§ PROBLEM TO SOLVE
Transcribe exactly the lines from the one holding "L2: 3.3mH (N_2, VS) -> 150uH (N_2, VS)" through the closing line of the entries below. Pictures stay out of the copy.

(Version difference data)

* * *

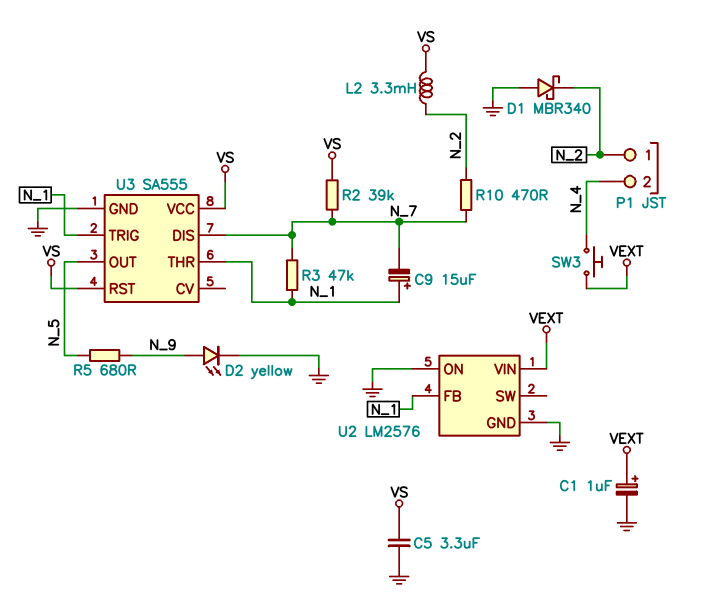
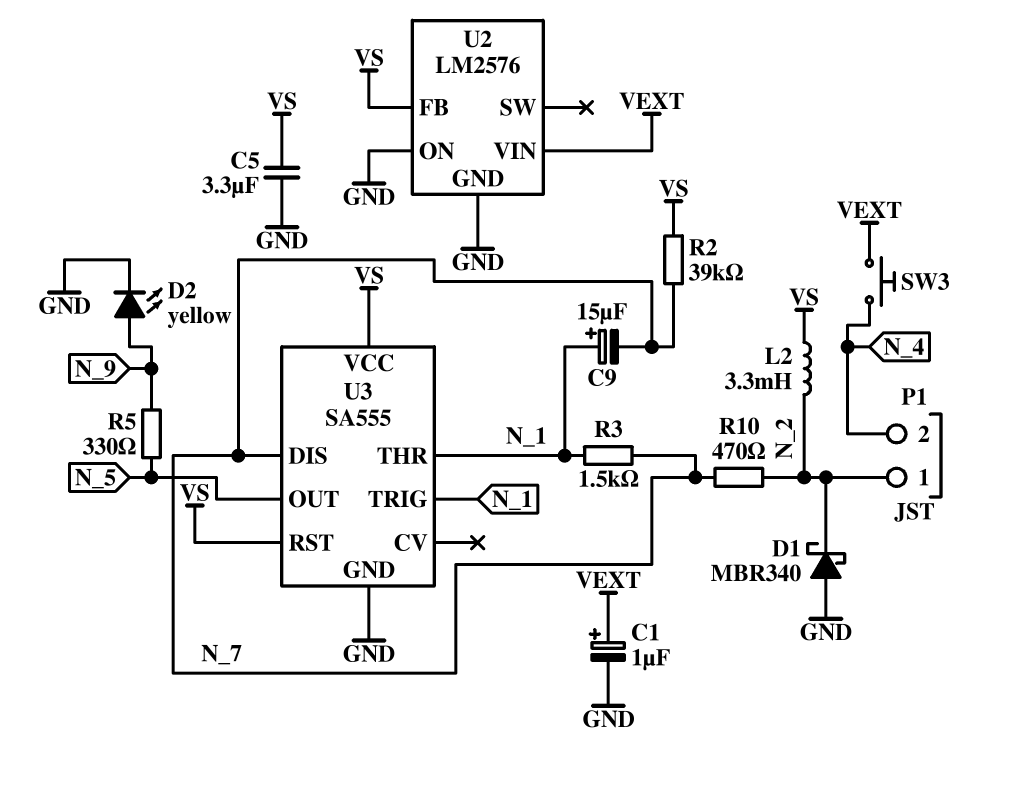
R3: 47k (N_1, N_7) -> 1.5k (N_1, N_7)
R5: 680 (N_5, N_9) -> 330 (N_5, N_9)
U2 pin FB: N_1 -> VS

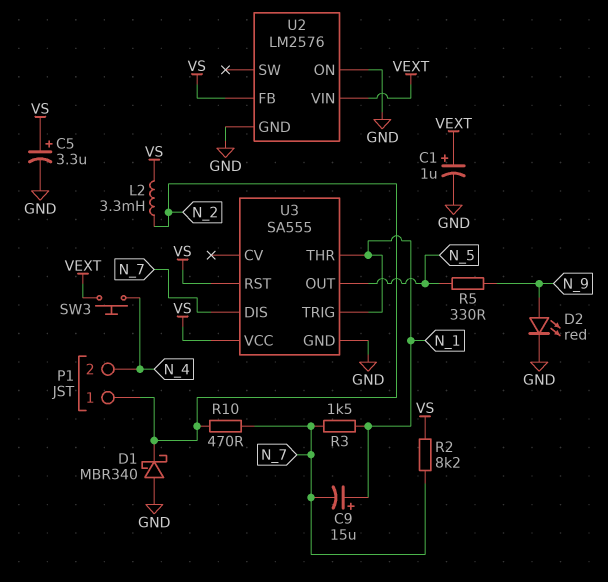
C5: 3.3uF (GND, VS) -> 3.3uF (plus VS, minus GND)
D2: LED yellow (A N_9, K GND) -> LED red (A N_9, K GND)
R2: 39k (N_7, VS) -> 8.2k (N_7, VS)

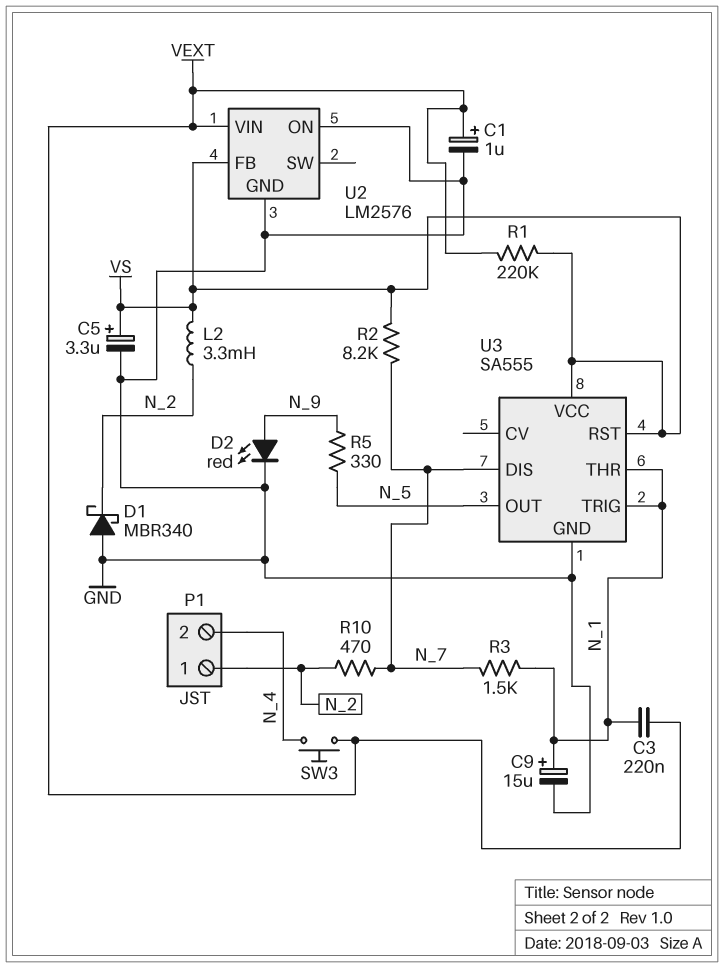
C3: none -> 220nF (N_1, VEXT)
C9: 15uF (plus N_1, minus N_7) -> 15uF (plus N_1, minus GND)
R1: none -> 220k (VEXT, VS)

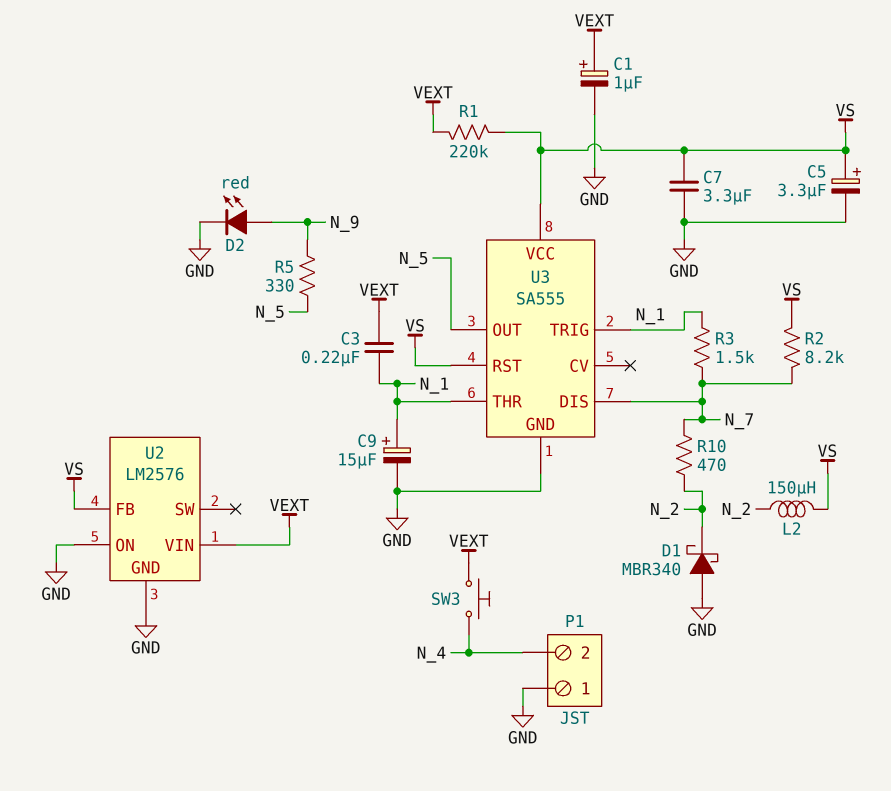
C7: none -> 3.3uF (GND, VS)
L2: 3.3mH (N_2, VS) -> 150uH (N_2, VS)
P1 pin 1: N_2 -> GND

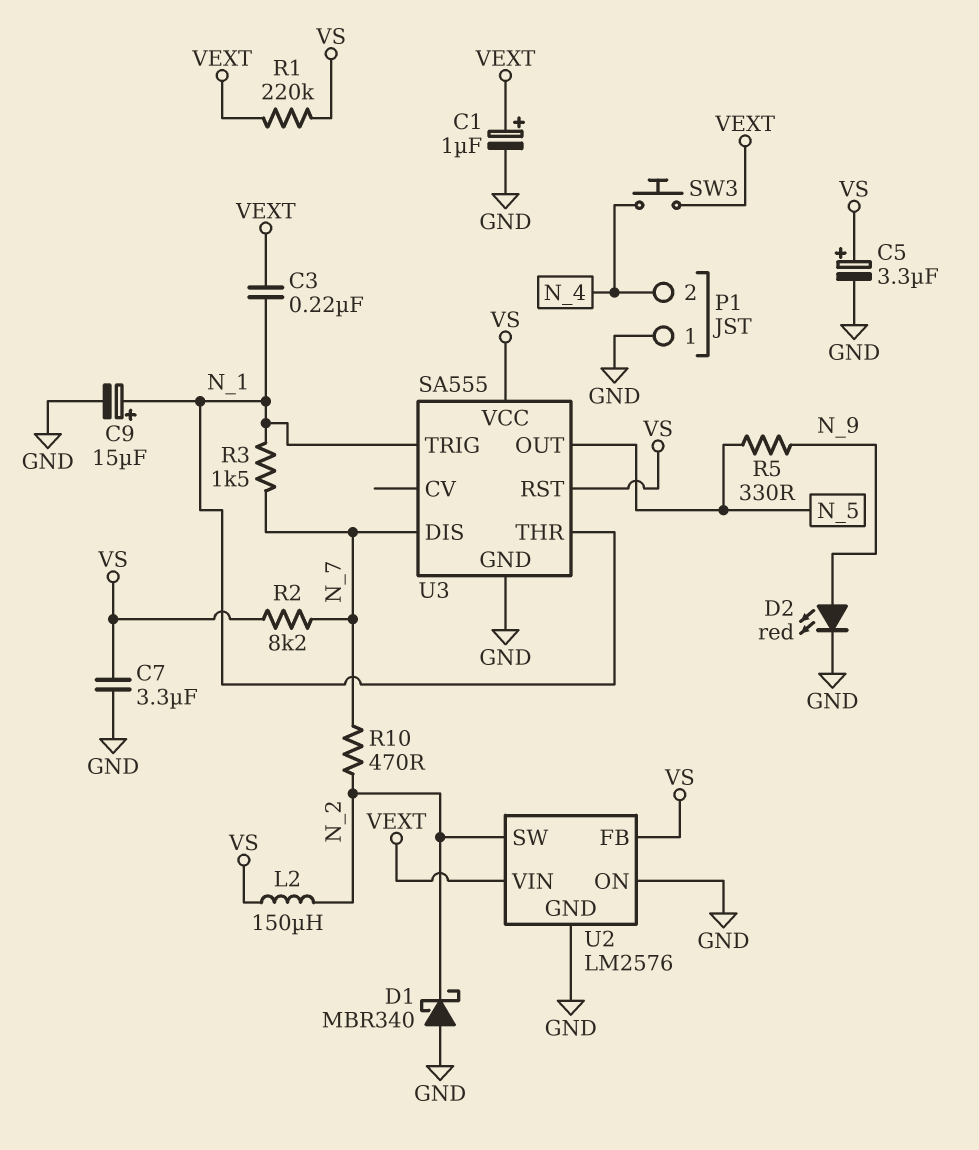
U2 pin SW: none -> N_2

* * *

§ REPLY TO THE TASK
L2: 3.3mH (N_2, VS) -> 150uH (N_2, VS)
P1 pin 1: N_2 -> GND

U2 pin SW: none -> N_2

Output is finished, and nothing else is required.